= Task to carry out =
Verbatim output of the lines below is required, with the images omitted.

= Raw data =
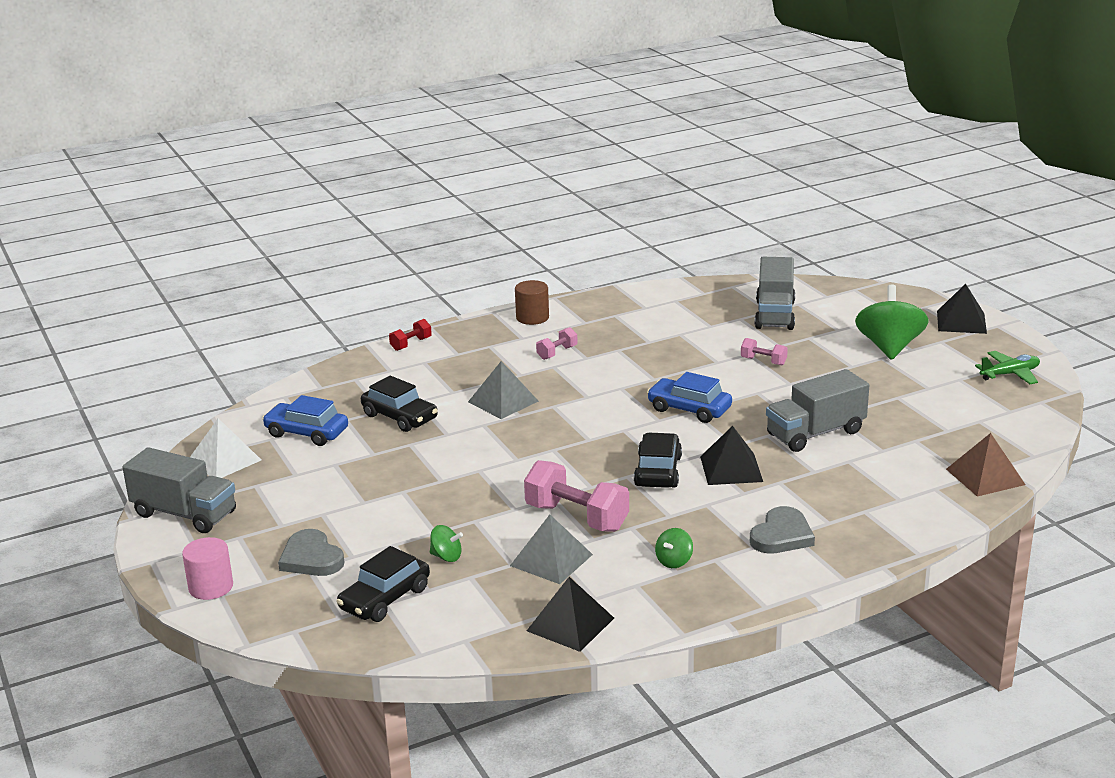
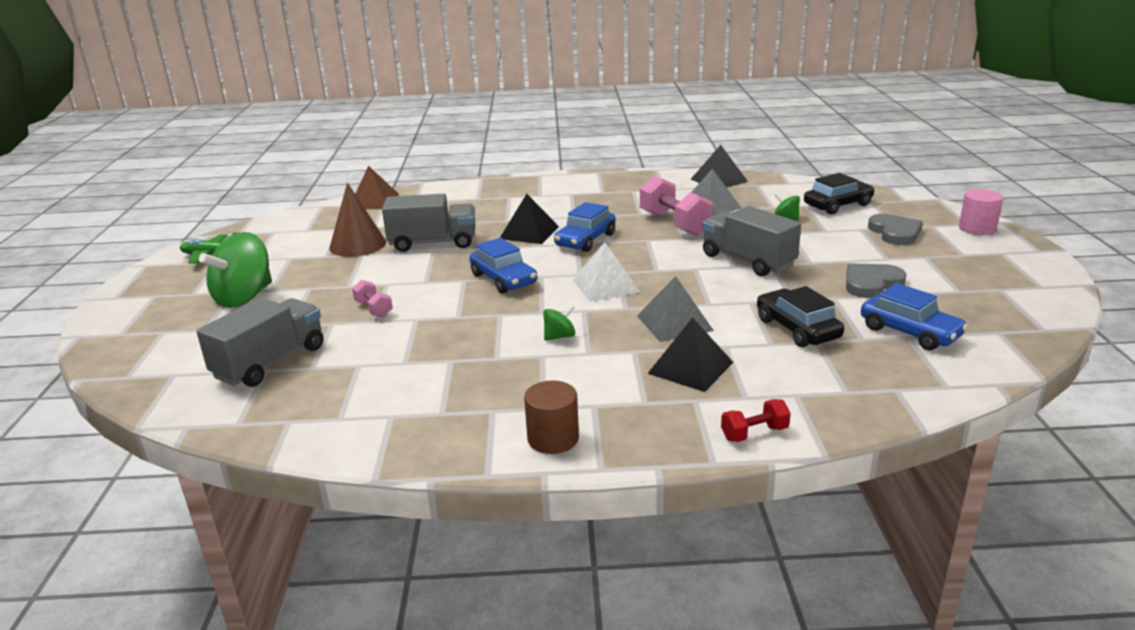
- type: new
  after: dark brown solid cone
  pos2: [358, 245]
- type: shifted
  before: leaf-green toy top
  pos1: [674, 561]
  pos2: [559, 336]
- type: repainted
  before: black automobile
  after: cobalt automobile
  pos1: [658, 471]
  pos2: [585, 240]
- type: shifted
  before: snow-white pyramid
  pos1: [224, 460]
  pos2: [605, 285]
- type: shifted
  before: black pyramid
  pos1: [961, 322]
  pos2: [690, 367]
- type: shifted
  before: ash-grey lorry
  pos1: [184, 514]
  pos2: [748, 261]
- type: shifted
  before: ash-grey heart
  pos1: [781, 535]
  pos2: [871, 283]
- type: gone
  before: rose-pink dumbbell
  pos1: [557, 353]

= Exercise answer =
- type: new
  after: dark brown solid cone
  pos2: [358, 245]
- type: shifted
  before: leaf-green toy top
  pos1: [674, 561]
  pos2: [559, 336]
- type: repainted
  before: black automobile
  after: cobalt automobile
  pos1: [658, 471]
  pos2: [585, 240]
- type: shifted
  before: snow-white pyramid
  pos1: [224, 460]
  pos2: [605, 285]
- type: shifted
  before: black pyramid
  pos1: [961, 322]
  pos2: [690, 367]
- type: shifted
  before: ash-grey lorry
  pos1: [184, 514]
  pos2: [748, 261]
- type: shifted
  before: ash-grey heart
  pos1: [781, 535]
  pos2: [871, 283]
- type: gone
  before: rose-pink dumbbell
  pos1: [557, 353]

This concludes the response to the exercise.